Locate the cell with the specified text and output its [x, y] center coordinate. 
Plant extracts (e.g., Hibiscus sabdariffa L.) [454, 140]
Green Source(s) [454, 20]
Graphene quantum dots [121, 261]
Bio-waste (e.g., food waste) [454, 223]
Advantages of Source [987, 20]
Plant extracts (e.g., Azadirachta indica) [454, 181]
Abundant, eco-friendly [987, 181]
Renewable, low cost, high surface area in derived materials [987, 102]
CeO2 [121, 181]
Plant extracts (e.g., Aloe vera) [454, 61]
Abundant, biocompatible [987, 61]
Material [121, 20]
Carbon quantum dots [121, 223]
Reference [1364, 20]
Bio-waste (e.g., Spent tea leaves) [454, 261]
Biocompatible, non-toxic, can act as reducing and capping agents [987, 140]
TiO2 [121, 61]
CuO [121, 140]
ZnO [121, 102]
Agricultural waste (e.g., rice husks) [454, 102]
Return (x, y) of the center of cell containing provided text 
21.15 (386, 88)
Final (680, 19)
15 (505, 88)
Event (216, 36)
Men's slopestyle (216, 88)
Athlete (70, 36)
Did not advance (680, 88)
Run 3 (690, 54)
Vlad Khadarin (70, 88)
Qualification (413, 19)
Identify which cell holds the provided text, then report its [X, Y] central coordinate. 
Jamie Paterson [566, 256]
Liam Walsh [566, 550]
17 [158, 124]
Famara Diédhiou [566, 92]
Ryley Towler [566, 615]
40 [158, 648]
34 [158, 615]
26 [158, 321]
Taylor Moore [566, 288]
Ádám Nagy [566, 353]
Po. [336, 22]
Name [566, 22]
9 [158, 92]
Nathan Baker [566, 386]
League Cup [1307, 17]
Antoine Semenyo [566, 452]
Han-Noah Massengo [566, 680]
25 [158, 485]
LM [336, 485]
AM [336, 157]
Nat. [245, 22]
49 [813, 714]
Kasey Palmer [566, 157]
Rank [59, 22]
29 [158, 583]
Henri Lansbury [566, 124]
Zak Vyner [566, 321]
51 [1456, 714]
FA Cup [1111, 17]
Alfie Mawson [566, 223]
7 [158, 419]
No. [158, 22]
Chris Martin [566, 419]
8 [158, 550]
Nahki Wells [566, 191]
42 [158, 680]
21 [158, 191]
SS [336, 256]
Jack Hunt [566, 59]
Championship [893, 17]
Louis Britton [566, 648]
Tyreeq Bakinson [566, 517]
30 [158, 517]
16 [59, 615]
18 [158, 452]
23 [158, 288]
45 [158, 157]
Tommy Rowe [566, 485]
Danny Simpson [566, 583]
== == ==
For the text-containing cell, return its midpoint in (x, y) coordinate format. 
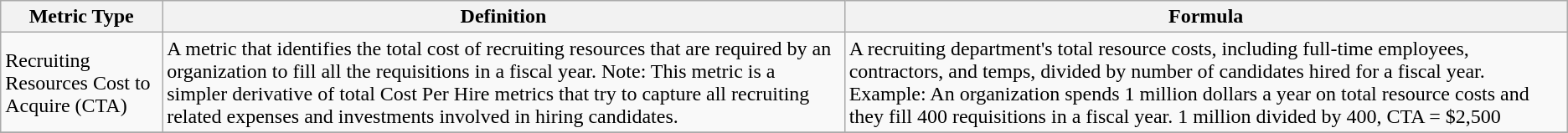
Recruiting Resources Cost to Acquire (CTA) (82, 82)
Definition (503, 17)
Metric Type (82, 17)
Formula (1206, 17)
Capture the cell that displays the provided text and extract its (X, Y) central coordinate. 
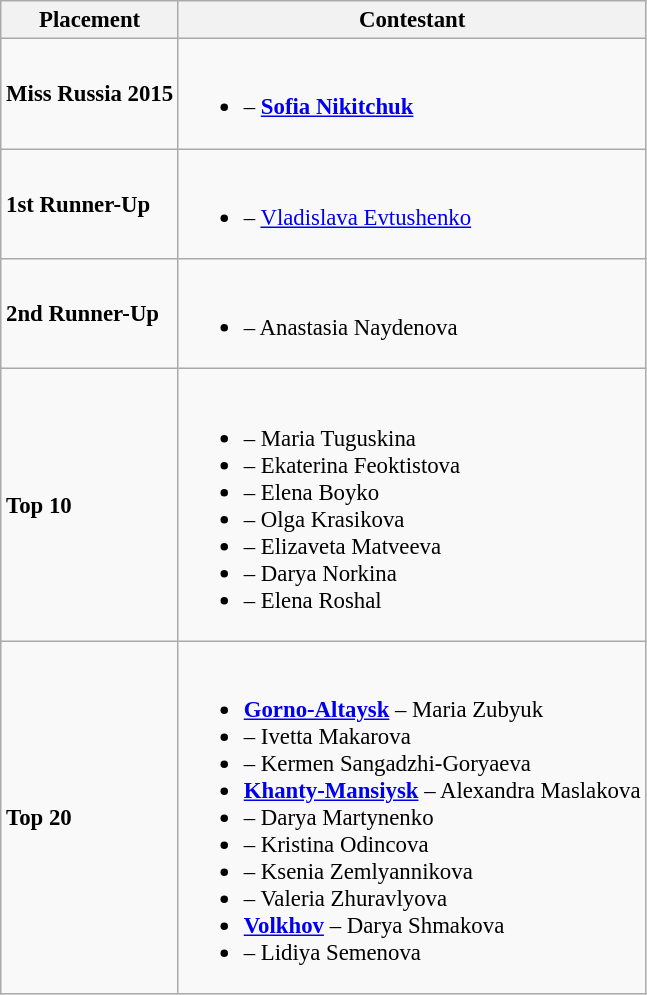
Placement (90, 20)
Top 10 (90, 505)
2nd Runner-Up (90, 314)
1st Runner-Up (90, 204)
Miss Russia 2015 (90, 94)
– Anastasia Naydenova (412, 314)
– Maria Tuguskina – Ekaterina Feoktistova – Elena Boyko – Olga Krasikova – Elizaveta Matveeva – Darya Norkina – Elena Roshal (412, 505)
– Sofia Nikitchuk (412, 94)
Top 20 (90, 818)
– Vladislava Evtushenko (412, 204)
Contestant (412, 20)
== == ==
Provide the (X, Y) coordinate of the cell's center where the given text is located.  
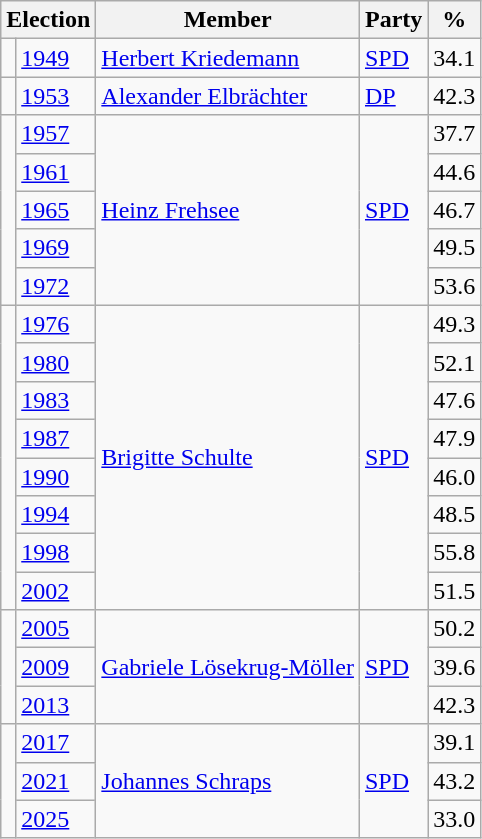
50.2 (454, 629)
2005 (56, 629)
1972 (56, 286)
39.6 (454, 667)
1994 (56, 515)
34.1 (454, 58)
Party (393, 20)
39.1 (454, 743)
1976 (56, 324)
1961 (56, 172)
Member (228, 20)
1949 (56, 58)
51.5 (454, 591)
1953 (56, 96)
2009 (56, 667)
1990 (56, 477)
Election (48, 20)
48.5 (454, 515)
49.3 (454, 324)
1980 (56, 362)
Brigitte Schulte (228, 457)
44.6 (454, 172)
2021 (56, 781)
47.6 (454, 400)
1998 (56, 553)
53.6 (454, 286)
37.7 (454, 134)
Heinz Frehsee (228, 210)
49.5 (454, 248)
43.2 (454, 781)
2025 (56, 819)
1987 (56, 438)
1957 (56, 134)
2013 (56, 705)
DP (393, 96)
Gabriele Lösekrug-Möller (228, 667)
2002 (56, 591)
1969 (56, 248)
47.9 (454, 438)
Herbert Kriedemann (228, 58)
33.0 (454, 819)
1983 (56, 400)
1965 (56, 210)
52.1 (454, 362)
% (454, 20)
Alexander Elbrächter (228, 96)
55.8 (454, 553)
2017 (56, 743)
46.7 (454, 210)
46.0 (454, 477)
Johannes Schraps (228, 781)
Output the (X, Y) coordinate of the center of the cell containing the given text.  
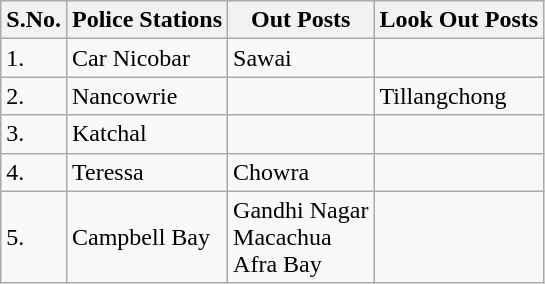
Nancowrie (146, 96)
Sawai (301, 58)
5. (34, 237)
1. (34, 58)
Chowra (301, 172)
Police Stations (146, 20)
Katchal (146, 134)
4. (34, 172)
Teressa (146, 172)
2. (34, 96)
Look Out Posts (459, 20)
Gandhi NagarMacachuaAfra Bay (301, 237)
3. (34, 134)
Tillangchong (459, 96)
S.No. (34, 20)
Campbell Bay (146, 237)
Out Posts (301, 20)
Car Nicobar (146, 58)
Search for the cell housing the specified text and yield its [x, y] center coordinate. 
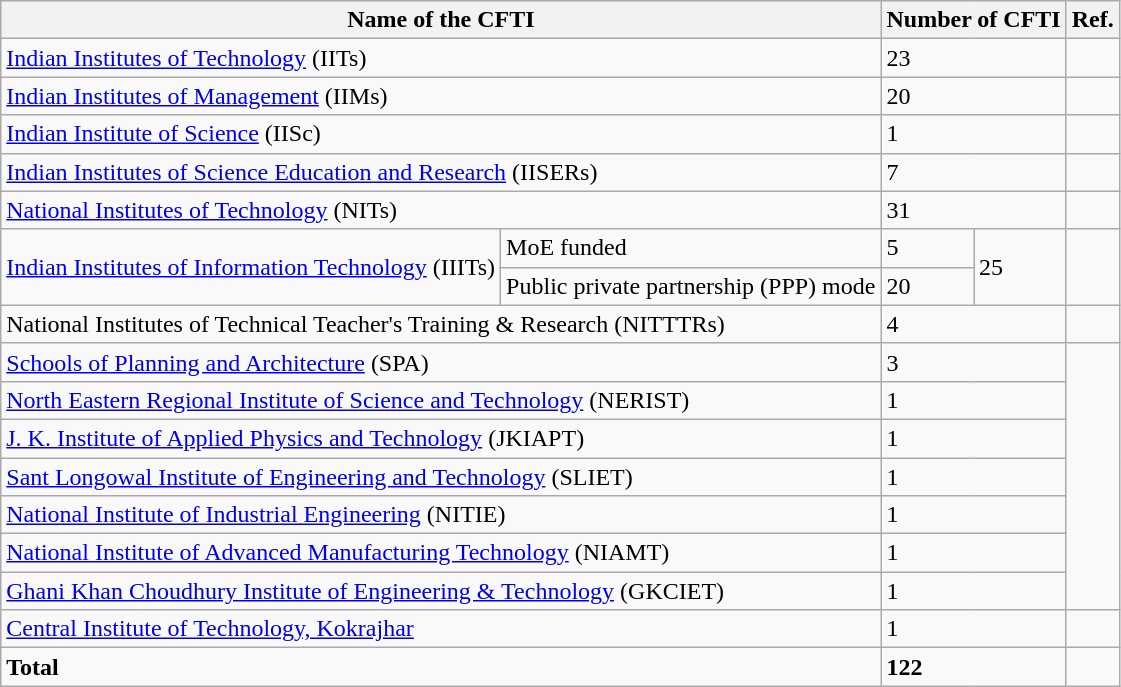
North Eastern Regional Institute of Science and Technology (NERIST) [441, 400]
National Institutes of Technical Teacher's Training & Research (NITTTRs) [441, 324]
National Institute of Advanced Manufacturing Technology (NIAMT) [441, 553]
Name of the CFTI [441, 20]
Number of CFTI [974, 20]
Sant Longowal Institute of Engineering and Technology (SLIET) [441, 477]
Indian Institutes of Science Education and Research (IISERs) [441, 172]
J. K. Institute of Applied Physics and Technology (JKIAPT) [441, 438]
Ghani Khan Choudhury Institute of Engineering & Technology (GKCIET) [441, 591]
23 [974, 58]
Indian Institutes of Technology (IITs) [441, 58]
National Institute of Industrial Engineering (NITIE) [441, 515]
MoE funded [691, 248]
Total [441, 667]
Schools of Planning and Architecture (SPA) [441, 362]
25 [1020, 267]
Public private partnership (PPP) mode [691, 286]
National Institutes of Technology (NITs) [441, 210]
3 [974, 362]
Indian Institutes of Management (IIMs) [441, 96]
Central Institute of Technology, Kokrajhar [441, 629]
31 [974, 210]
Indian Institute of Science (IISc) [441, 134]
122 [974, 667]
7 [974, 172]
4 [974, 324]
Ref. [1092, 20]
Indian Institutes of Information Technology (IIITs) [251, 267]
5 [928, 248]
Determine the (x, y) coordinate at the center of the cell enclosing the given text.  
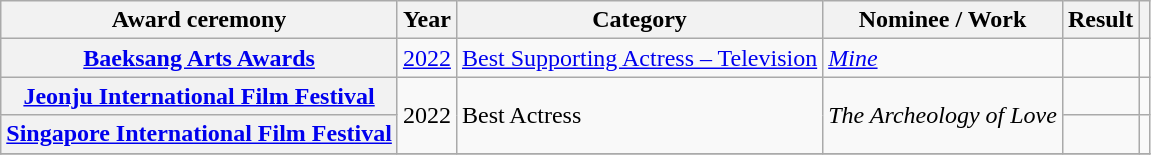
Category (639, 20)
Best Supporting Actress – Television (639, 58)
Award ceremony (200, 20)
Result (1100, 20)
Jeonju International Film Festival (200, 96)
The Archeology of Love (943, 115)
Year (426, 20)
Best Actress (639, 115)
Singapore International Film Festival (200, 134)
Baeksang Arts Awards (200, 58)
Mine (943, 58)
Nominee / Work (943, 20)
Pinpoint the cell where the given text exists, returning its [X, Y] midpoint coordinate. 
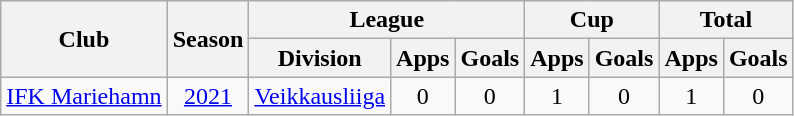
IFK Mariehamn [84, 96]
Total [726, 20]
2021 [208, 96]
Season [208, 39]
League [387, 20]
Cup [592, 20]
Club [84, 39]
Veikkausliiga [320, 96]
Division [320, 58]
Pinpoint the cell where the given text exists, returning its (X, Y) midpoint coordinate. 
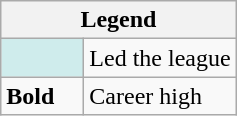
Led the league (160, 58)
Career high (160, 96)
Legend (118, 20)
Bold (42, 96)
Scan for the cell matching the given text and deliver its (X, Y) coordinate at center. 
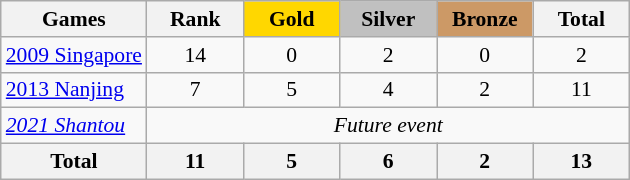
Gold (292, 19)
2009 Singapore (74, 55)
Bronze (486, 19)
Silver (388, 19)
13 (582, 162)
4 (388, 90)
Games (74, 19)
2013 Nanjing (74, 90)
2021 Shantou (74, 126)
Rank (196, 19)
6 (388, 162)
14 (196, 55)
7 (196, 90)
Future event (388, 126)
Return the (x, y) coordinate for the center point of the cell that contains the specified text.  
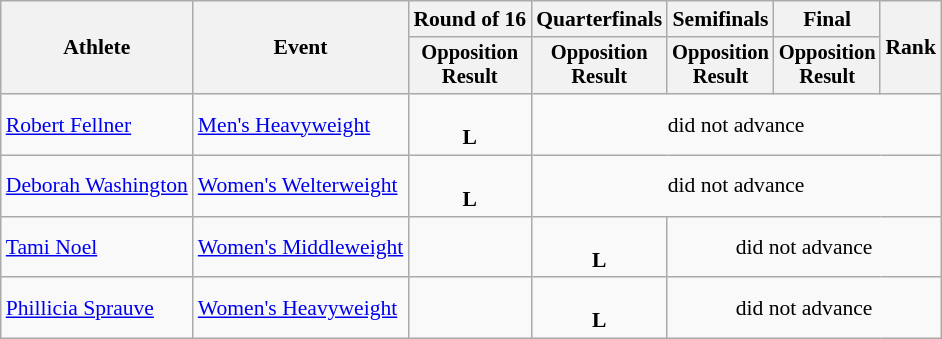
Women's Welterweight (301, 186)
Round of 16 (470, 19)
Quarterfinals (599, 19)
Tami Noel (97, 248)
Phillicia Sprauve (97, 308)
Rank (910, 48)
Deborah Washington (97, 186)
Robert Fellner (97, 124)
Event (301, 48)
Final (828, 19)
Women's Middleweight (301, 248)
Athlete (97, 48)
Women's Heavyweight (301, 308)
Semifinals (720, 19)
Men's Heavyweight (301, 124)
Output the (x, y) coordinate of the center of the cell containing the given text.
== == ==
» Opdracht
Werk het stuk van de regel met "Locate the cell" tot en met de regel met "Agricultural waste (e.g., rice" bij: zet overal "Plentiful" in plaats van "Abundant" en laat de rest ongewijzigd. Geef alleen die regels terug.

» Schriftelijk antwoord
Locate the cell with the specified text and output its [x, y] center coordinate. 
Plant extracts (e.g., Hibiscus sabdariffa L.) [454, 140]
Green Source(s) [454, 20]
Graphene quantum dots [121, 261]
Bio-waste (e.g., food waste) [454, 223]
Advantages of Source [987, 20]
Plant extracts (e.g., Azadirachta indica) [454, 181]
Plentiful, eco-friendly [987, 181]
Renewable, low cost, high surface area in derived materials [987, 102]
CeO2 [121, 181]
Plant extracts (e.g., Aloe vera) [454, 61]
Plentiful, biocompatible [987, 61]
Material [121, 20]
Carbon quantum dots [121, 223]
Reference [1364, 20]
Bio-waste (e.g., Spent tea leaves) [454, 261]
Biocompatible, non-toxic, can act as reducing and capping agents [987, 140]
TiO2 [121, 61]
CuO [121, 140]
ZnO [121, 102]
Agricultural waste (e.g., rice husks) [454, 102]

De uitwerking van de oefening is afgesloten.